▶ _TASK_:
Without pictures, repeat the lines of the entries from the one containing "red strawberry [111,230,159,280]" through the last, both ends included, and nothing else.

[Opening RECORDS FOR THE TASK section]

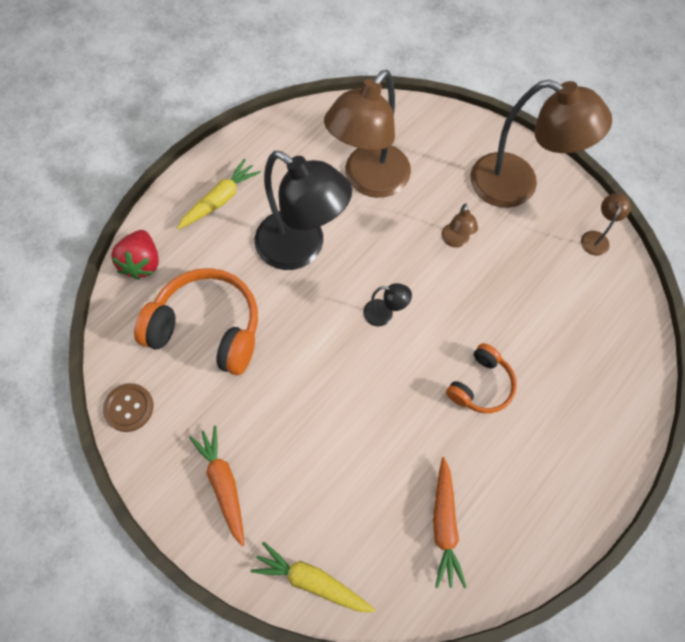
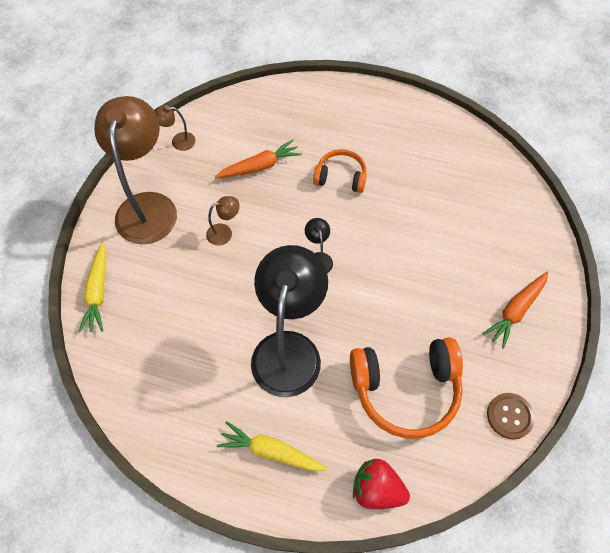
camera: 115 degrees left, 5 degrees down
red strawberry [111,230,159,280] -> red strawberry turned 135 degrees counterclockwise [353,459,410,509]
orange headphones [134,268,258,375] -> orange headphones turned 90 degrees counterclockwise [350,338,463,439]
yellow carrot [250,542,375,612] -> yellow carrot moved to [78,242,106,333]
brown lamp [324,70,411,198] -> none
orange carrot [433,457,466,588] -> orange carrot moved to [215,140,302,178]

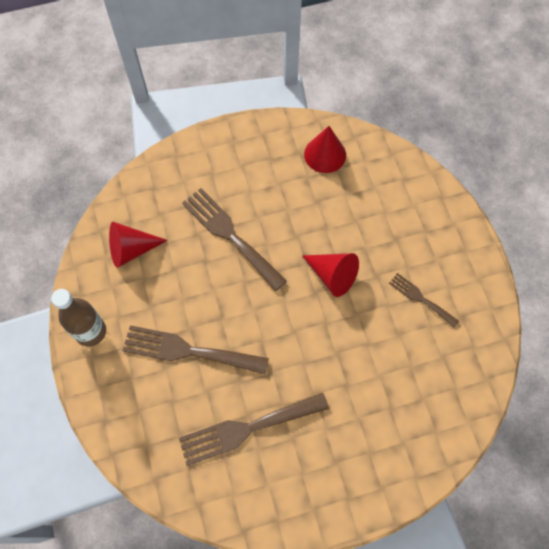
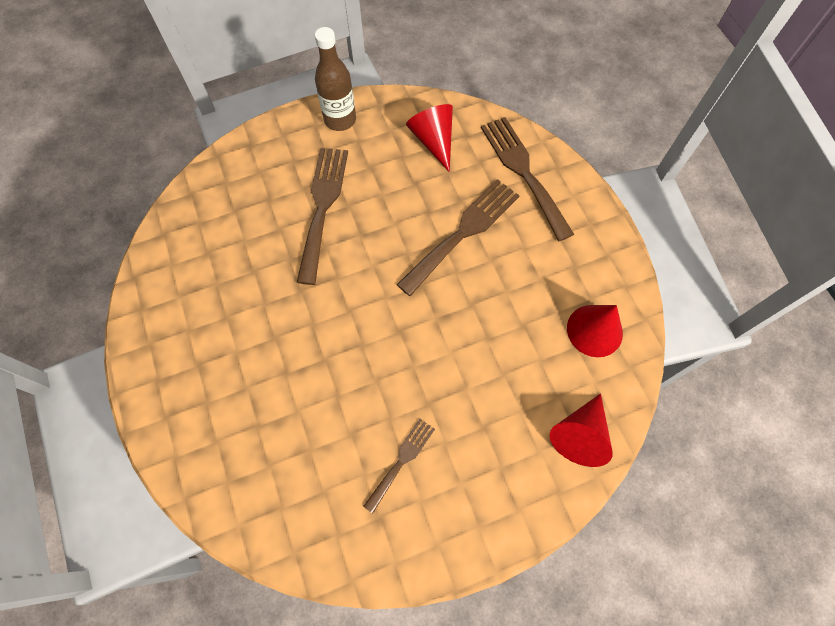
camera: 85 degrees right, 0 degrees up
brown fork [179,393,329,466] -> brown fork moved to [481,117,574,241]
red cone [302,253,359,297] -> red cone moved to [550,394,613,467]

[Closing RECORDS FOR THE TASK section]

▶ _WRITTEN SOLUTION_:
red strawberry [111,230,159,280] -> red strawberry turned 135 degrees counterclockwise [353,459,410,509]
orange headphones [134,268,258,375] -> orange headphones turned 90 degrees counterclockwise [350,338,463,439]
yellow carrot [250,542,375,612] -> yellow carrot moved to [78,242,106,333]
brown lamp [324,70,411,198] -> none
orange carrot [433,457,466,588] -> orange carrot moved to [215,140,302,178]

camera: 85 degrees right, 0 degrees up
brown fork [179,393,329,466] -> brown fork moved to [481,117,574,241]
red cone [302,253,359,297] -> red cone moved to [550,394,613,467]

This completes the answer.